■ **WHAT YOU ARE ASKED TO DO**
With the pictures left out, every record must be reproduced exactly.

---+---

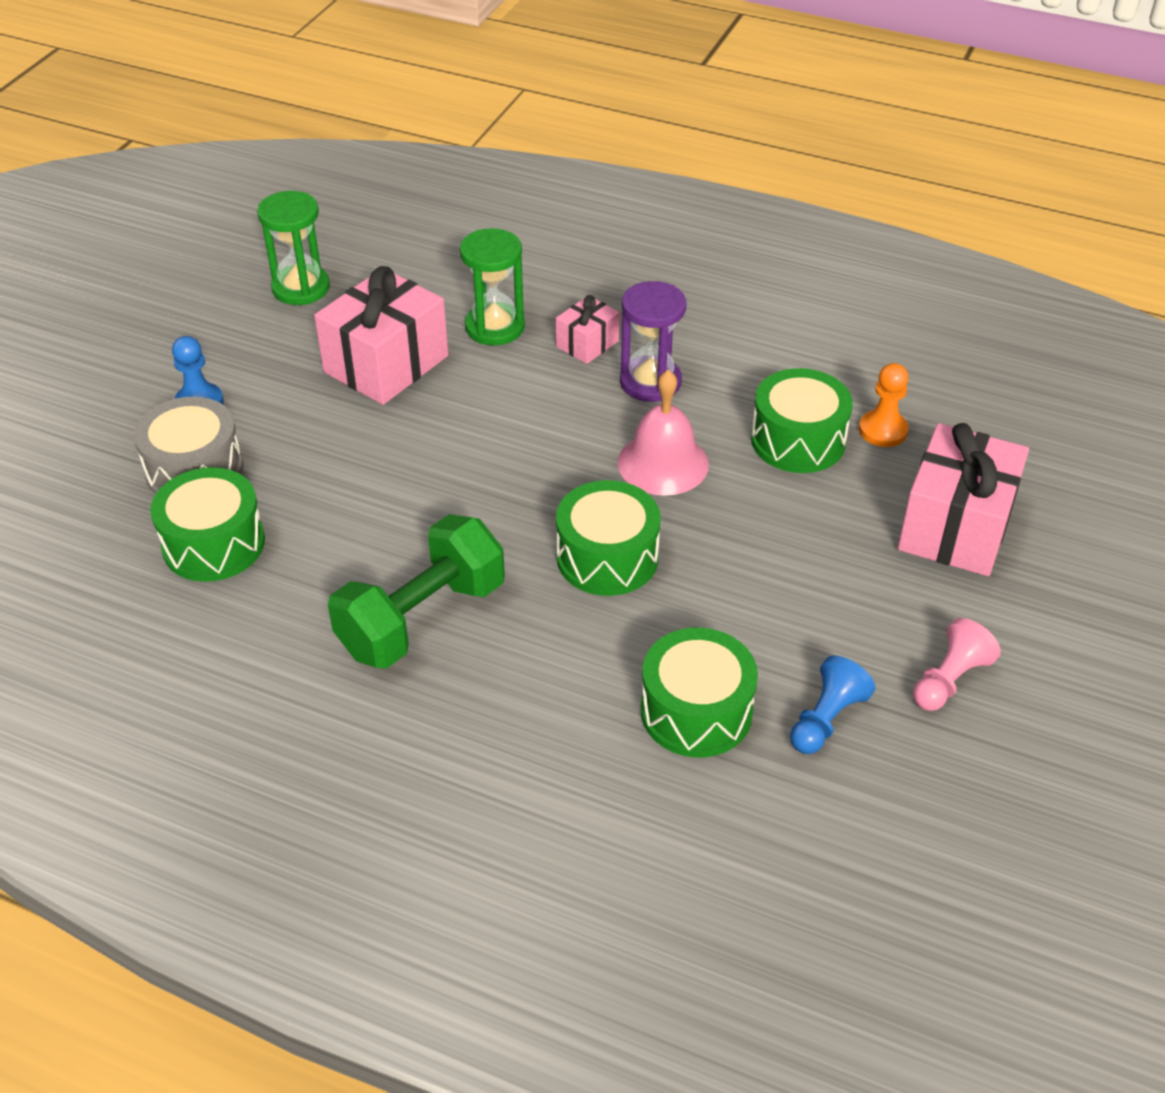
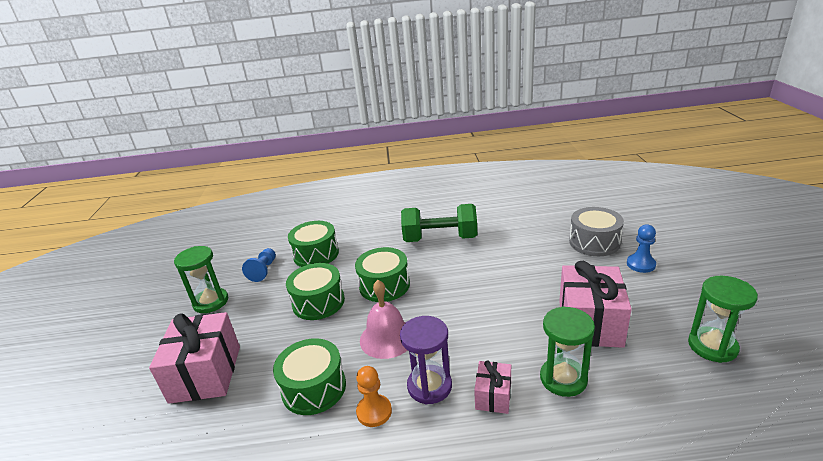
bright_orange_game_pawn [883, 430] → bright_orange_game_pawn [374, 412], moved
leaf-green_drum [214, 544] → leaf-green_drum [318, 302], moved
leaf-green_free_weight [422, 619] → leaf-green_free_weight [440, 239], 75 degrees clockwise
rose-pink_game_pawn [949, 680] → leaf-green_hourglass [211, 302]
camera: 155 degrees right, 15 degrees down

---+---

■ **ANSWER BELOW**
bright_orange_game_pawn [883, 430] → bright_orange_game_pawn [374, 412], moved
leaf-green_drum [214, 544] → leaf-green_drum [318, 302], moved
leaf-green_free_weight [422, 619] → leaf-green_free_weight [440, 239], 75 degrees clockwise
rose-pink_game_pawn [949, 680] → leaf-green_hourglass [211, 302]
camera: 155 degrees right, 15 degrees down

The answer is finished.